[Task brief]: Restate only the tail of the data below, starting at the line that contains "moved | purple_cap" and including the last line, word for word.
□ □ □ □ □ □ □
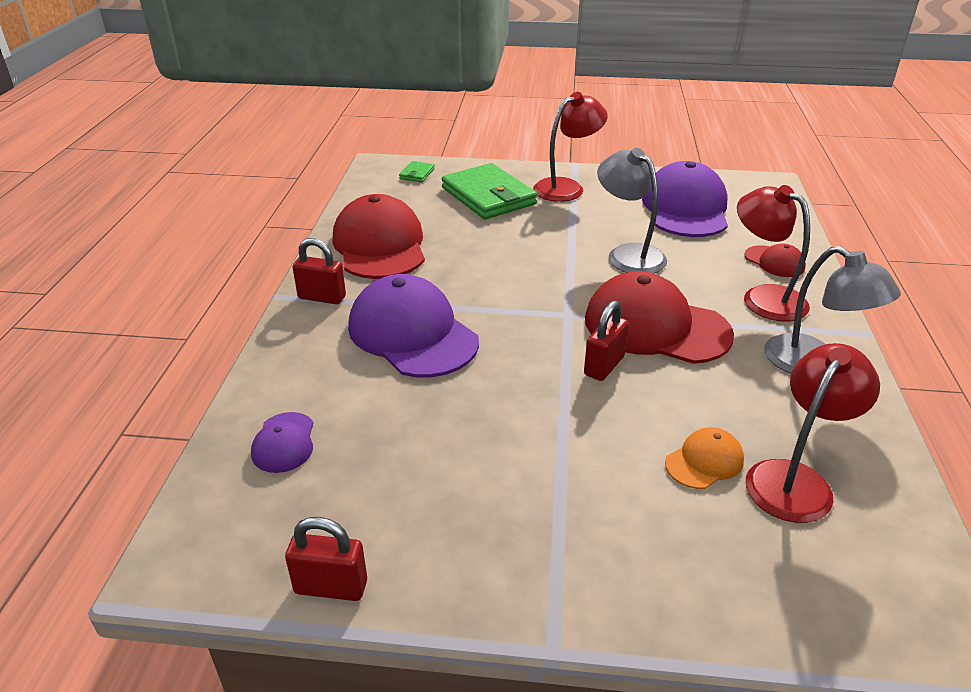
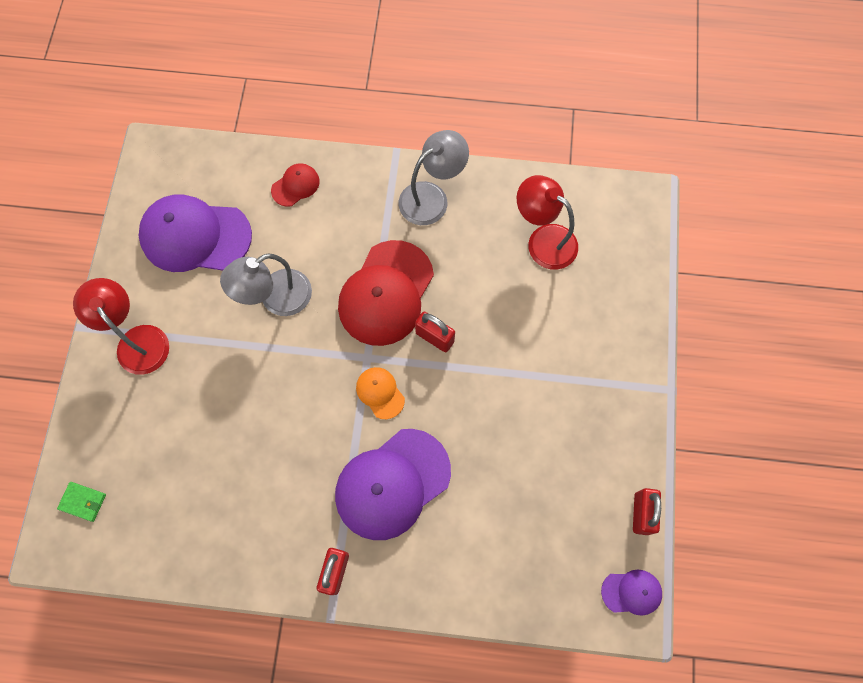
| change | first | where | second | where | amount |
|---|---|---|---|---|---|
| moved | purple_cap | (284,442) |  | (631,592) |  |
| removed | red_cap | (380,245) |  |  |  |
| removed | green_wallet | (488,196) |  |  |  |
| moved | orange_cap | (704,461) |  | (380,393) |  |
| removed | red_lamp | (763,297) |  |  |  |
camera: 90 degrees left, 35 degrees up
□ □ □ □ □ □ □
[Exercise response]:
| moved | purple_cap | (284,442) |  | (631,592) |  |
| removed | red_cap | (380,245) |  |  |  |
| removed | green_wallet | (488,196) |  |  |  |
| moved | orange_cap | (704,461) |  | (380,393) |  |
| removed | red_lamp | (763,297) |  |  |  |
camera: 90 degrees left, 35 degrees up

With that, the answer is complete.